Colored object listings:
==============================

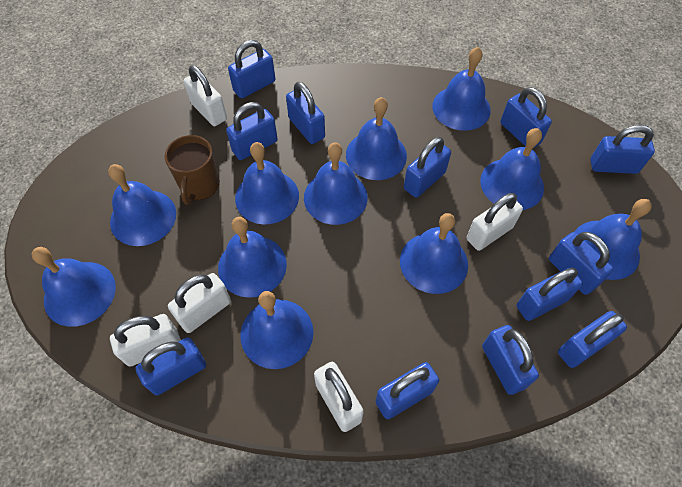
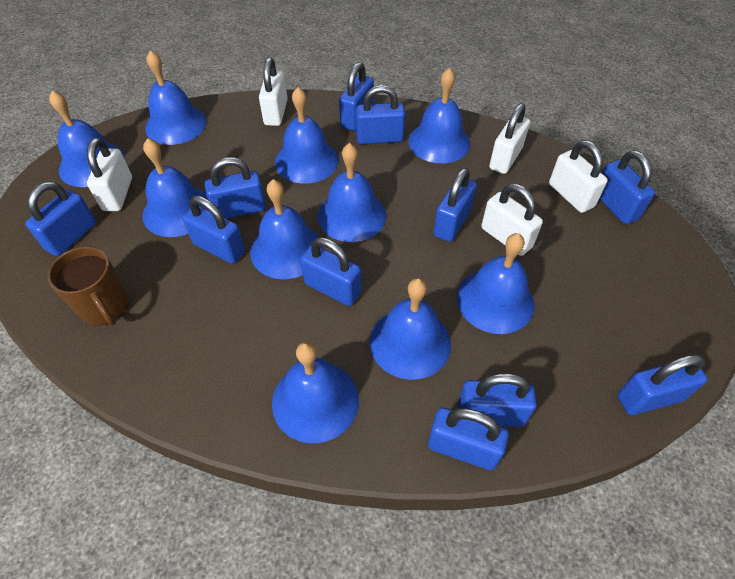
blue bell: 11 -> 10
blue padlock: 12 -> 11

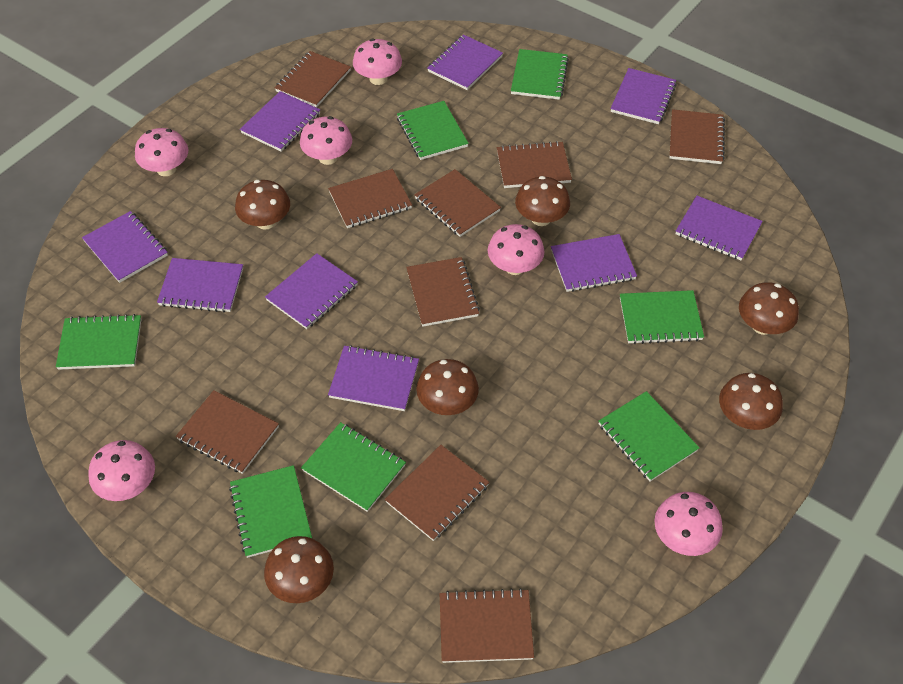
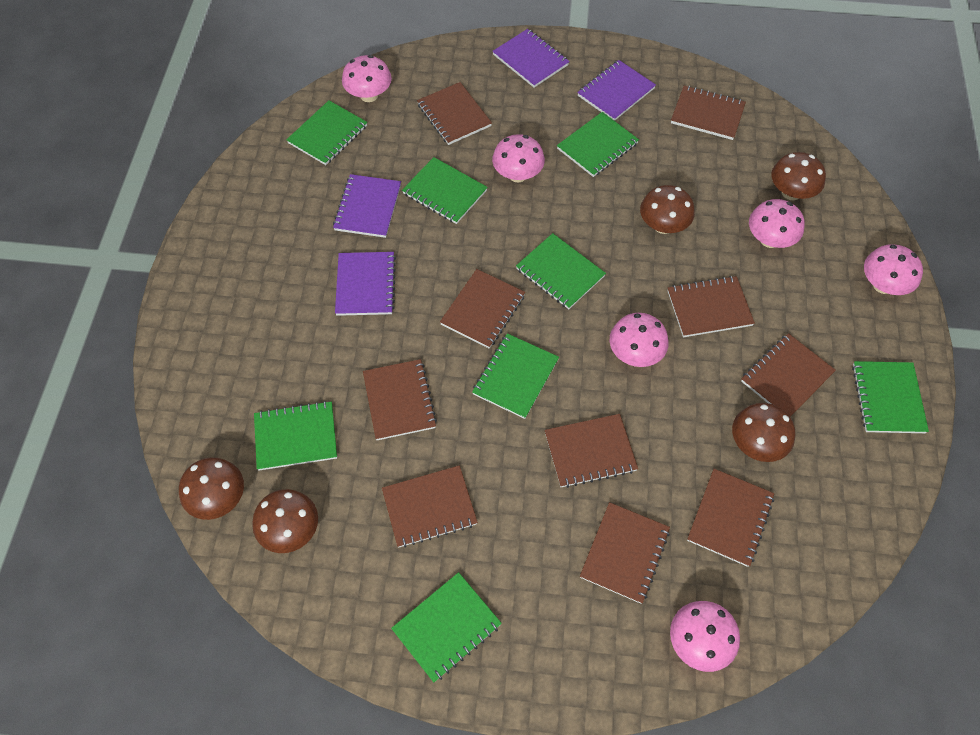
brown mushroom: 6 -> 5
brown notebook: 9 -> 10
green notebook: 7 -> 8
purple notebook: 9 -> 4

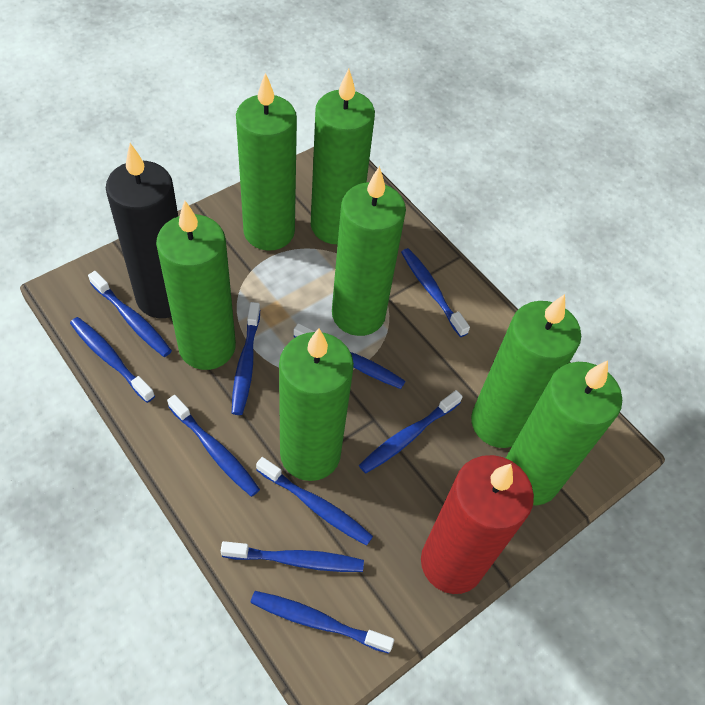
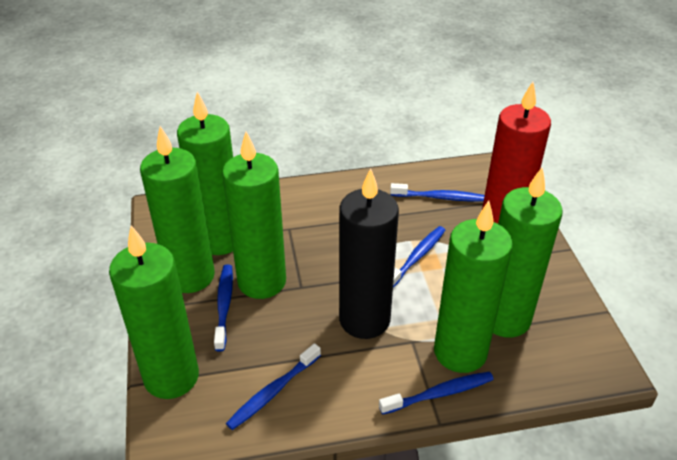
blue toothbrush: 10 -> 5
green candle: 7 -> 6

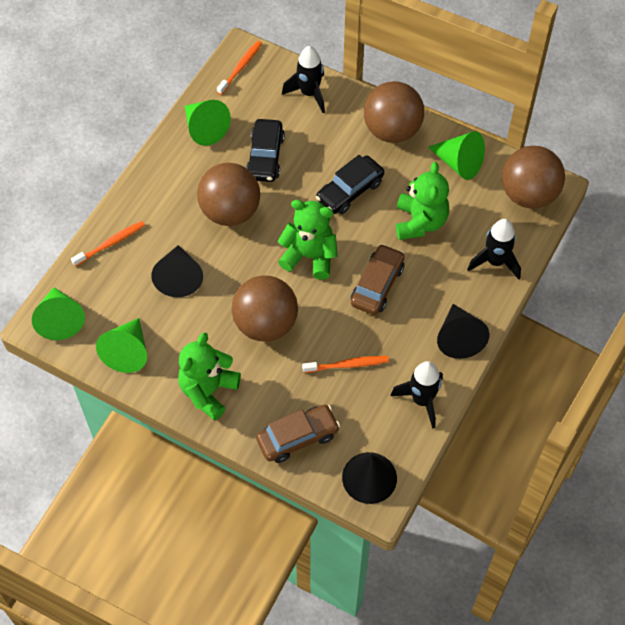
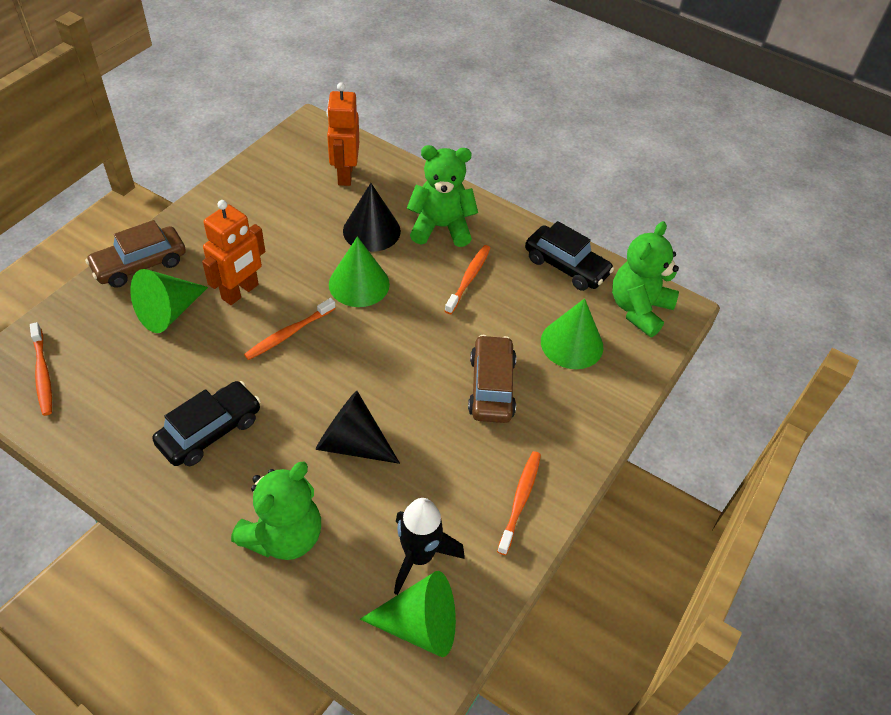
black cone: 3 -> 2
black rocket: 3 -> 1
brown ball: 4 -> 0
orange robot: 0 -> 2
orange toothbrush: 3 -> 4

==============================

▶ [Task requirements]: Find the line that contains "green notebook: 7 -> 8", then write out that line and each one after it, exactly and with nothing else, through the end of the entries above, without the pictures.

▶ [Exercise output]:
green notebook: 7 -> 8
purple notebook: 9 -> 4

blue toothbrush: 10 -> 5
green candle: 7 -> 6

black cone: 3 -> 2
black rocket: 3 -> 1
brown ball: 4 -> 0
orange robot: 0 -> 2
orange toothbrush: 3 -> 4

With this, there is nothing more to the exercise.